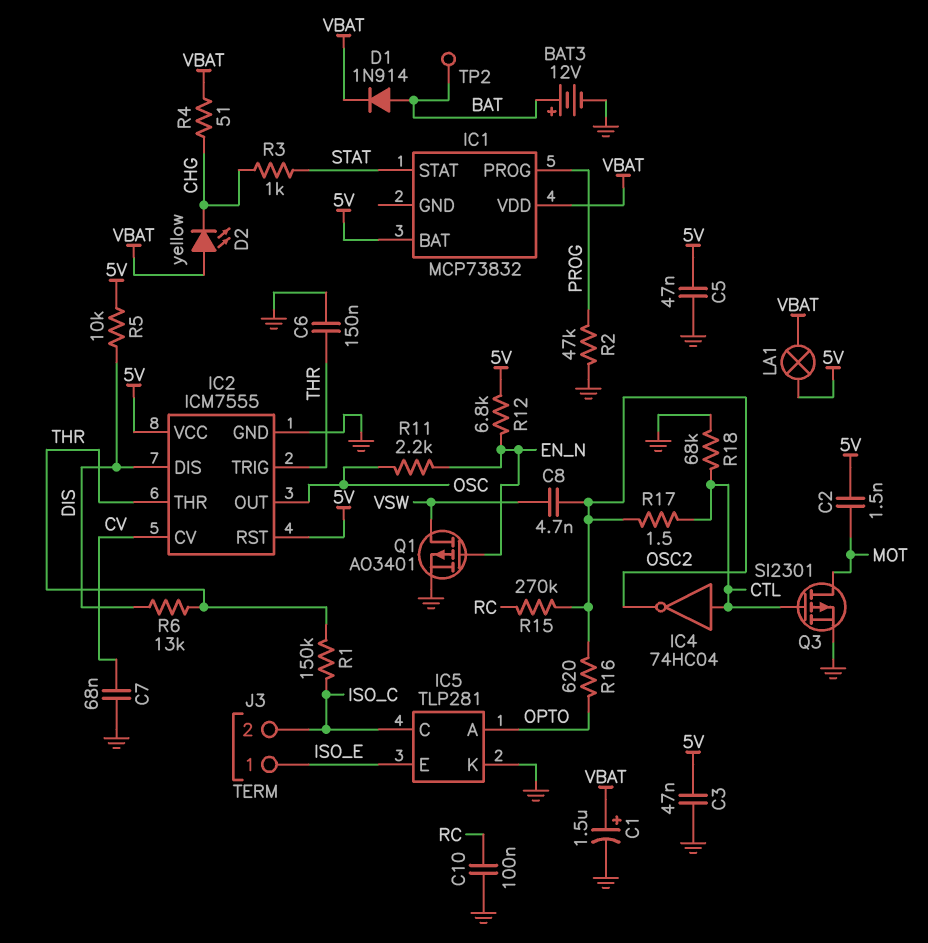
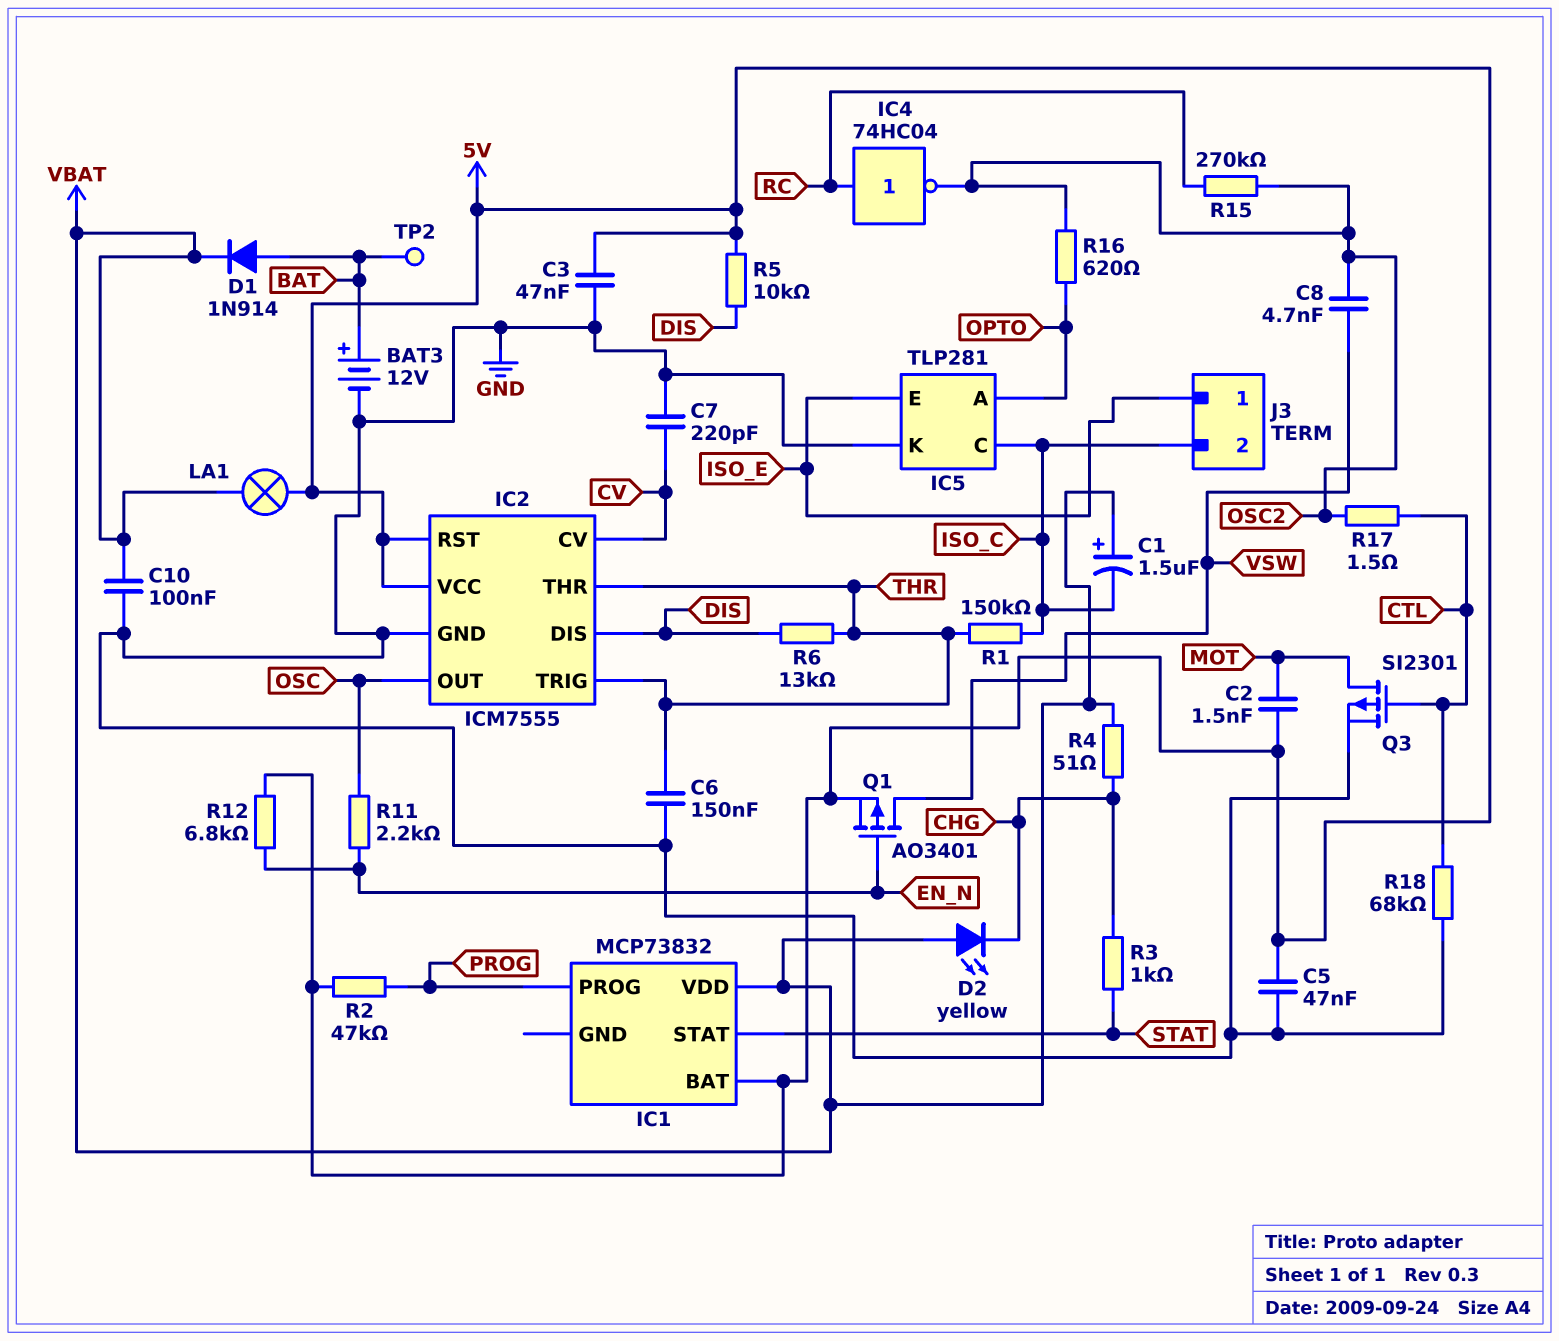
C1: 1.5uF (plus VBAT, minus GND) -> 1.5uF (plus VBAT, minus ISO_C)
C7: 68nF (CV, GND) -> 220pF (CV, GND)
C10: 100nF (GND, RC) -> 100nF (GND, VBAT)
IC4: NOT 74HC04 (in CTL, out OSC2) -> NOT 74HC04 (in RC, out OSC2)
Q1: PMOS AO3401 (G EN_N, D VSW, S GND) -> PMOS AO3401 (G EN_N, D VSW, S 5V)
R2: 47k (GND, PROG) -> 47k (5V, PROG)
━━━━━━
> [To do]: Could you print the lines above, exactly as written, from the line containing "C10: 100nF (GND, RC) -> 100nF (GND, VBAT)" through the final one?

> [Written answer]:
C10: 100nF (GND, RC) -> 100nF (GND, VBAT)
IC4: NOT 74HC04 (in CTL, out OSC2) -> NOT 74HC04 (in RC, out OSC2)
Q1: PMOS AO3401 (G EN_N, D VSW, S GND) -> PMOS AO3401 (G EN_N, D VSW, S 5V)
R2: 47k (GND, PROG) -> 47k (5V, PROG)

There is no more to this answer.